Image sets with object changes
= Beginning of Section =

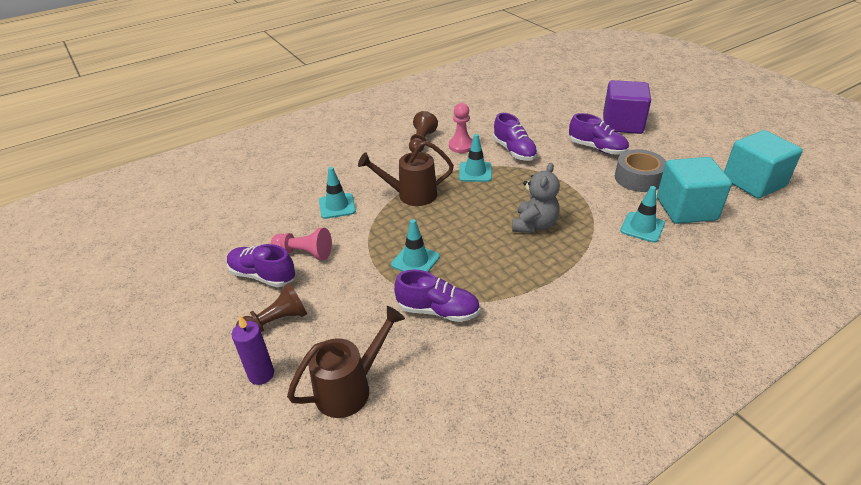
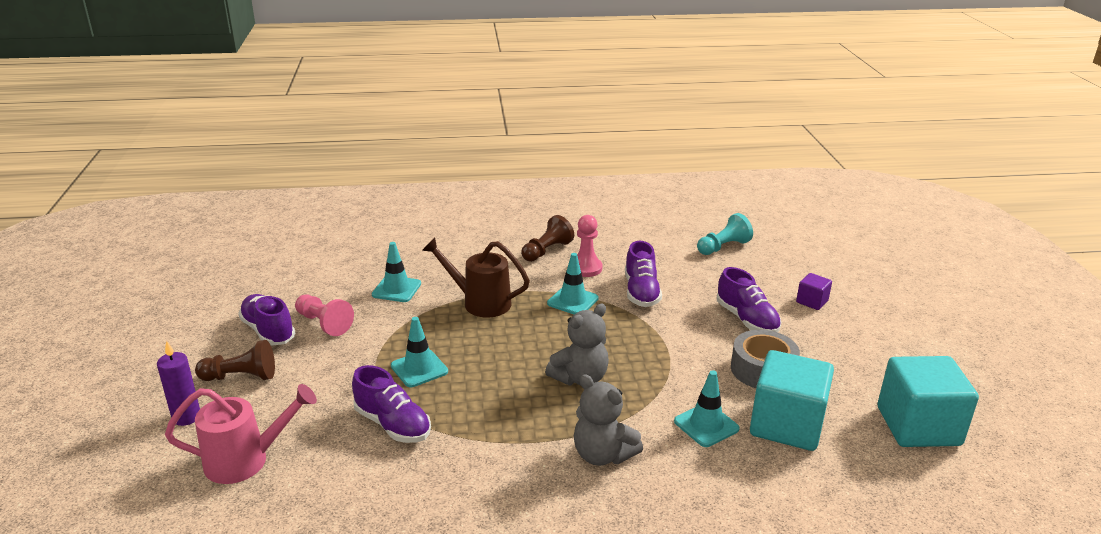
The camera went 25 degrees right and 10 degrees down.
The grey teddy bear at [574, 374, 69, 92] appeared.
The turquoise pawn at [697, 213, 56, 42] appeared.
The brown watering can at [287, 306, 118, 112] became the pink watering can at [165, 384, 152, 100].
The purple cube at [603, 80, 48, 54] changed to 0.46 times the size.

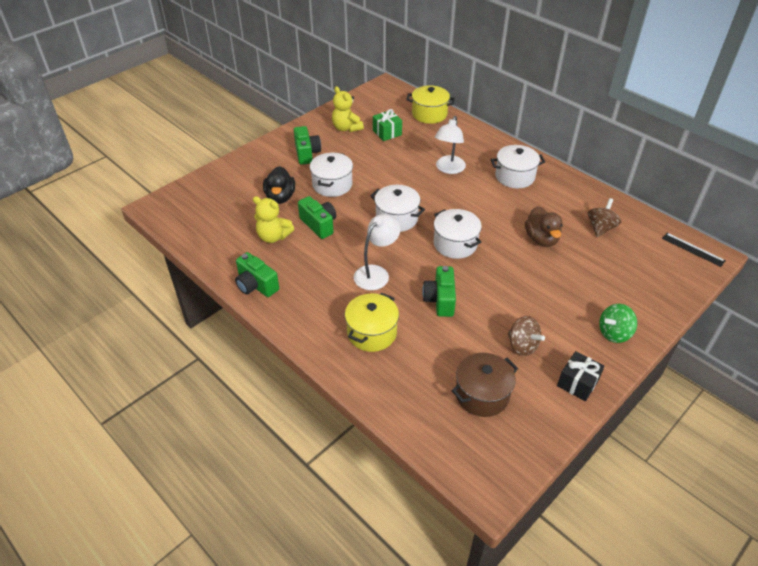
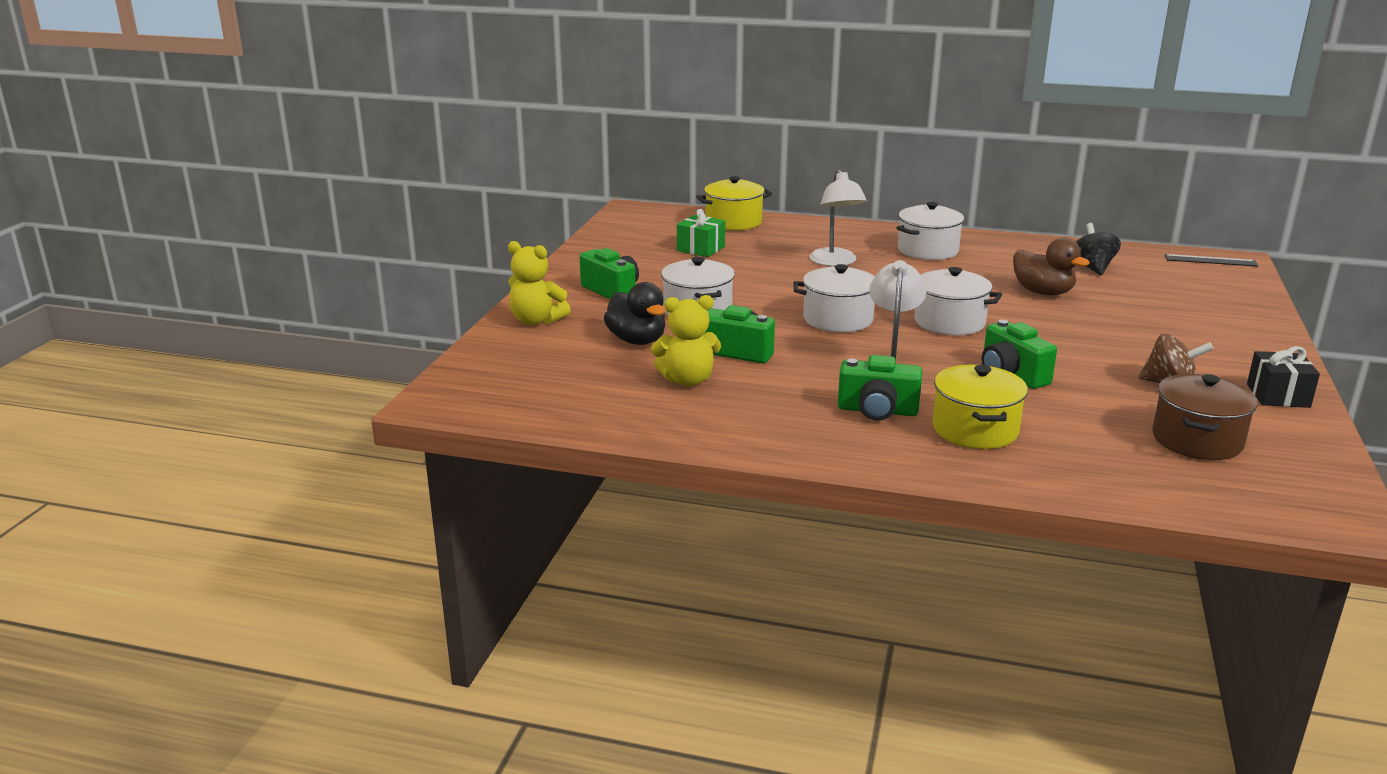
The camera went 30 degrees left and 20 degrees down.
The green spinning top at [599, 304, 38, 39] disappeared.
The green camera moved from [235, 252, 44, 45] to [838, 355, 84, 66].
The yellow teddy bear moved from [332, 86, 32, 46] to [508, 241, 63, 84].
The brown spinning top at [588, 198, 33, 39] became the black spinning top at [1076, 223, 45, 52].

= End of Section =

_Exercise goal_
Nothing in the records should be changed in the copy, but the pictures must be left out.

_Written solution_
The camera went 25 degrees right and 10 degrees down.
The grey teddy bear at [574, 374, 69, 92] appeared.
The turquoise pawn at [697, 213, 56, 42] appeared.
The brown watering can at [287, 306, 118, 112] became the pink watering can at [165, 384, 152, 100].
The purple cube at [603, 80, 48, 54] changed to 0.46 times the size.

The camera went 30 degrees left and 20 degrees down.
The green spinning top at [599, 304, 38, 39] disappeared.
The green camera moved from [235, 252, 44, 45] to [838, 355, 84, 66].
The yellow teddy bear moved from [332, 86, 32, 46] to [508, 241, 63, 84].
The brown spinning top at [588, 198, 33, 39] became the black spinning top at [1076, 223, 45, 52].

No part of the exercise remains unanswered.